HOW TO COMPLETE THIS TASK >> Skip all pictures. Set down only the lines starting at the line containing "JOY1 pin GND: GND -> none" and running to the end of the listing.

INPUT MATERIAL >>
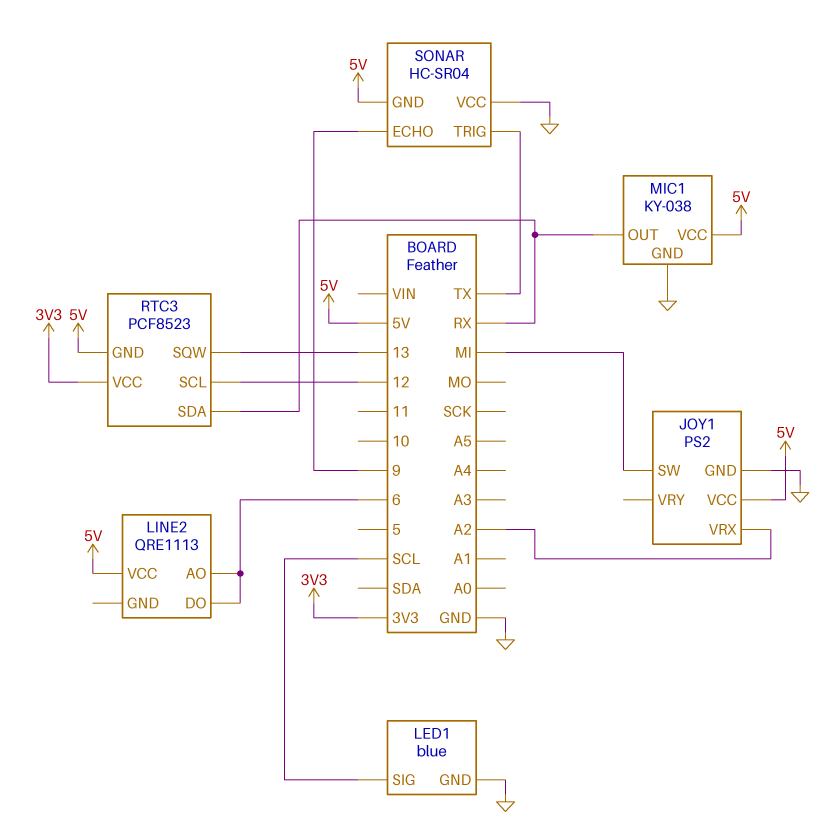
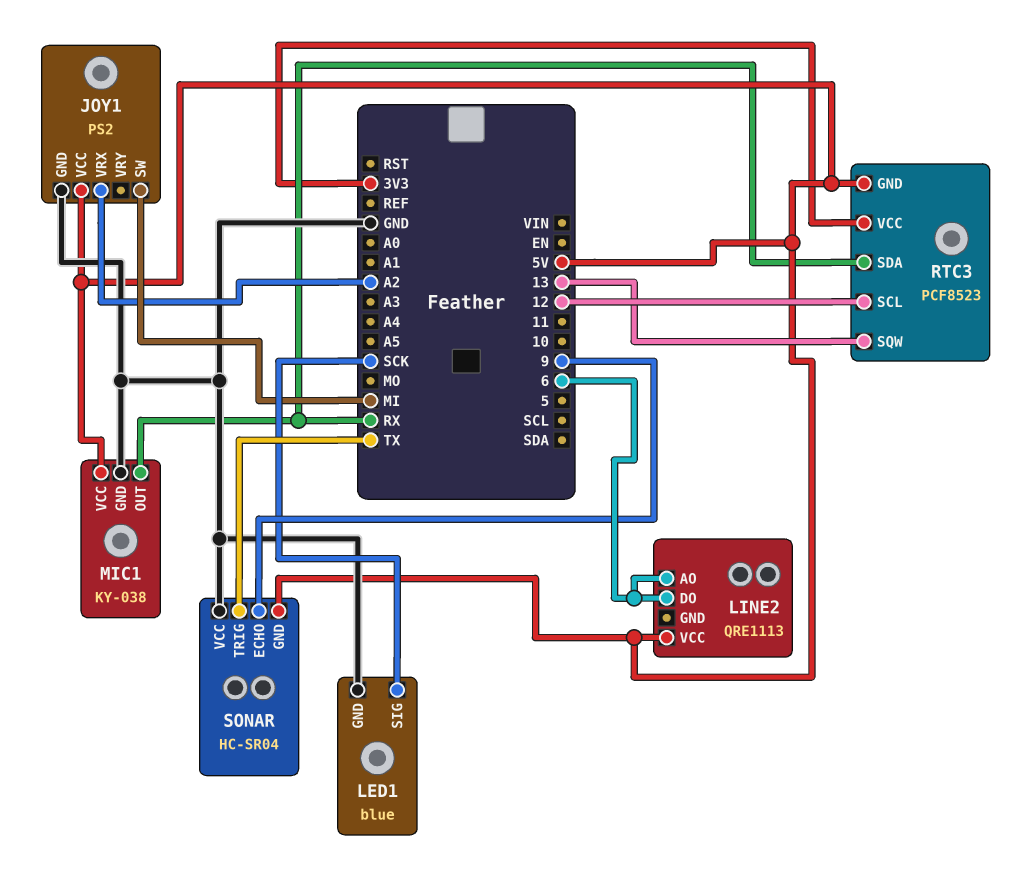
LED1 pin SIG: SCL -> SCK

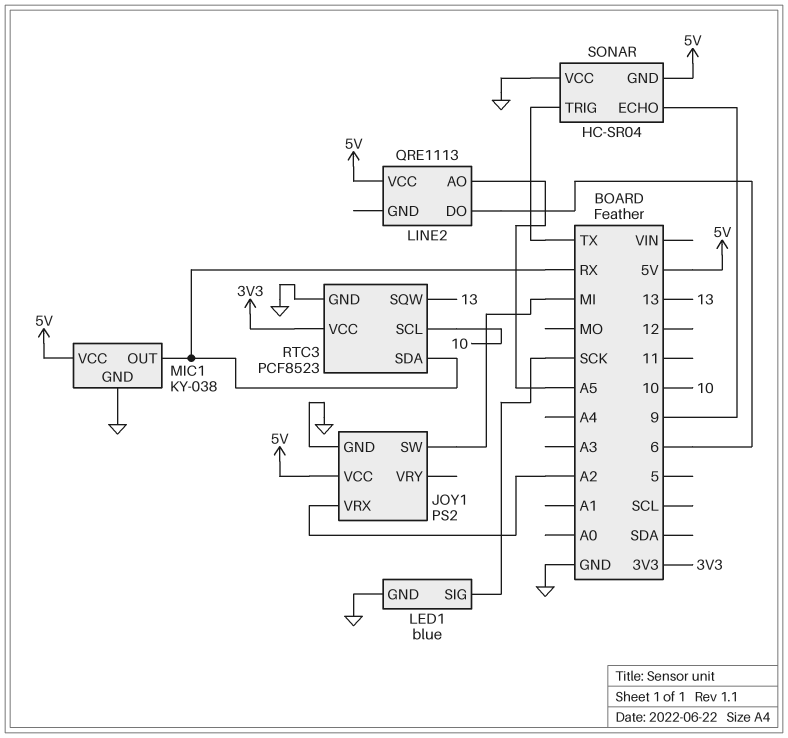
LINE2 pin AO: 6 -> A5
RTC3 pin GND: 5V -> GND
RTC3 pin SCL: 12 -> 10

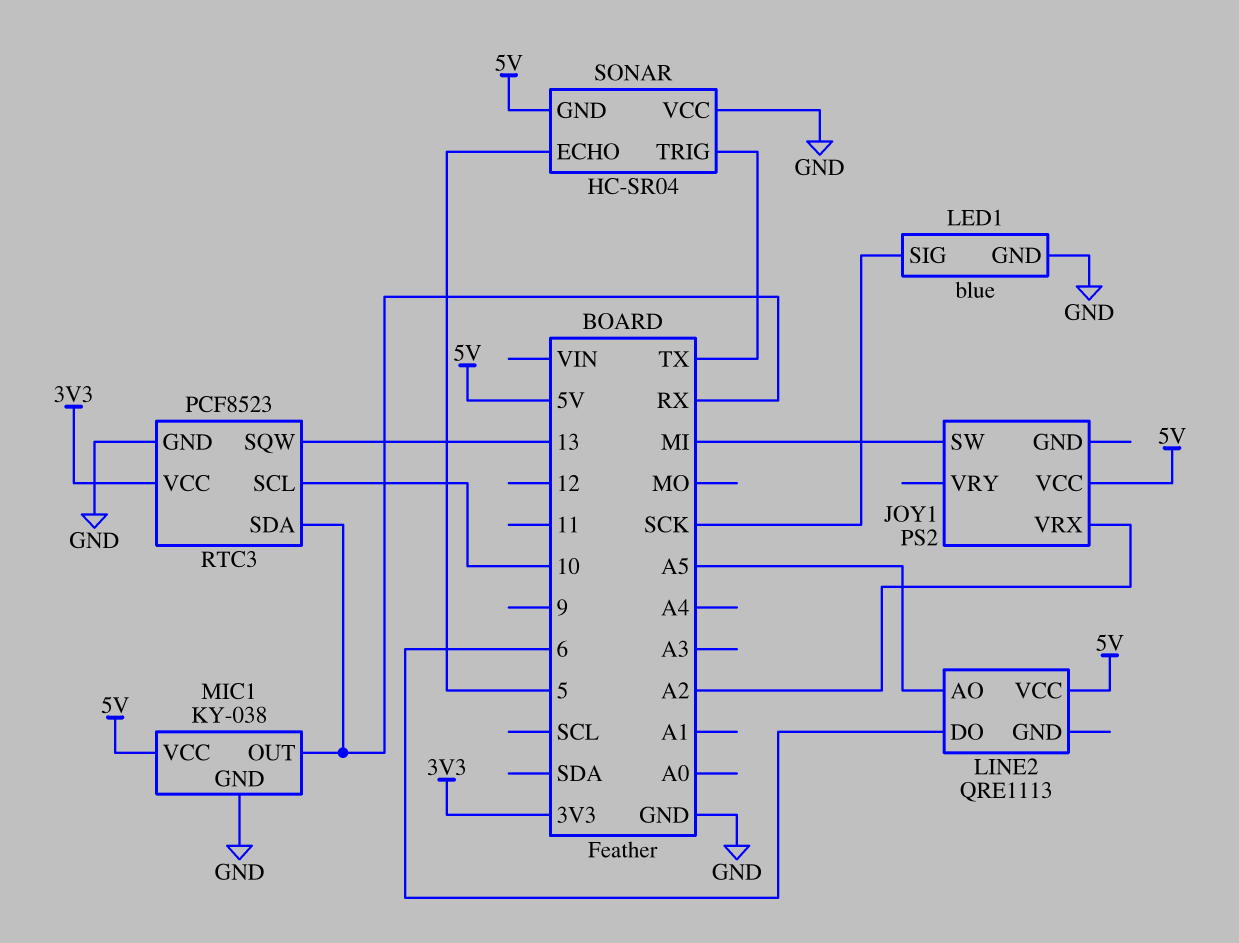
JOY1 pin GND: GND -> none
SONAR pin ECHO: 9 -> 5

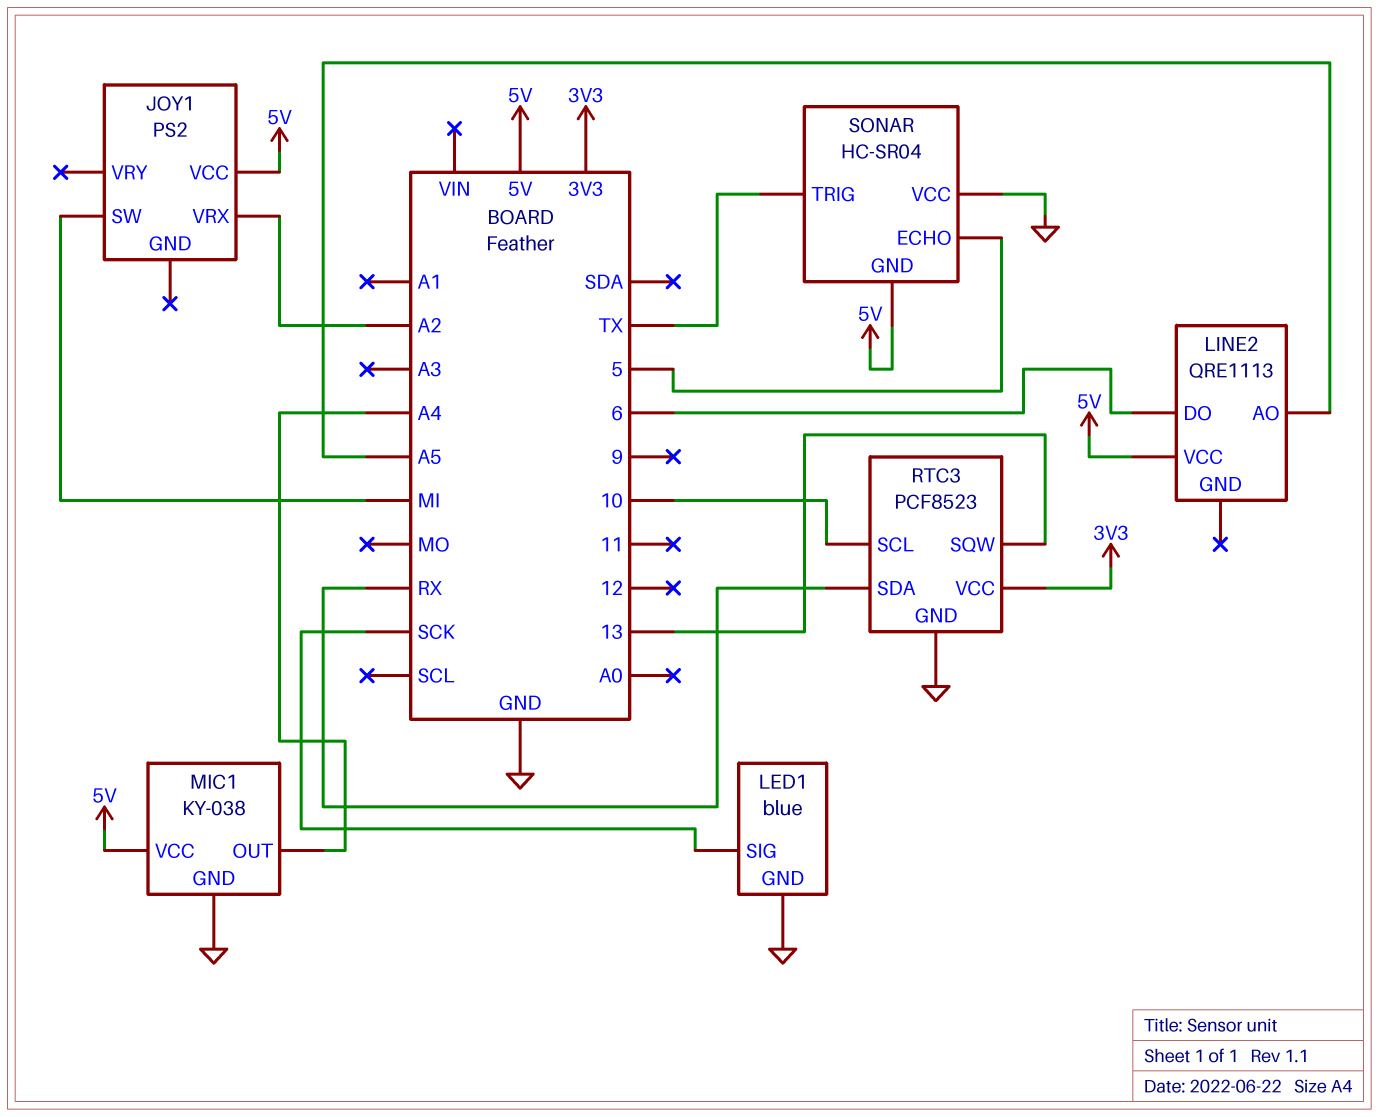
MIC1 pin OUT: RX -> A4

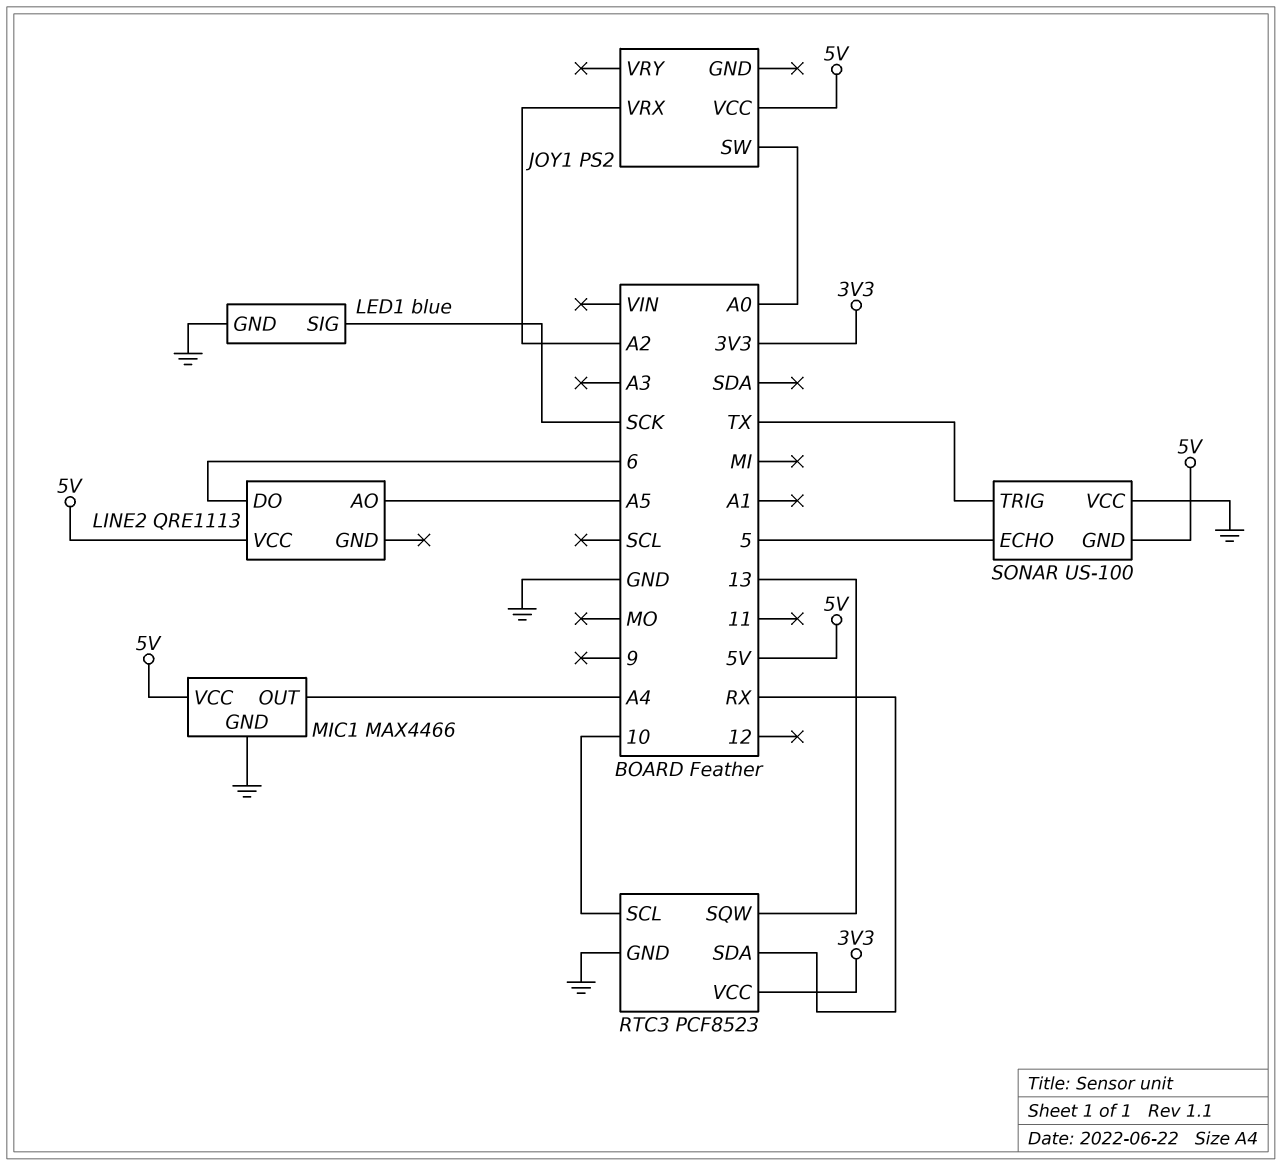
JOY1 pin SW: MI -> A0
MIC1: KY-038 -> MAX4466
SONAR: HC-SR04 -> US-100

RESPONSE TO THE EXERCISE >>
JOY1 pin GND: GND -> none
SONAR pin ECHO: 9 -> 5

MIC1 pin OUT: RX -> A4

JOY1 pin SW: MI -> A0
MIC1: KY-038 -> MAX4466
SONAR: HC-SR04 -> US-100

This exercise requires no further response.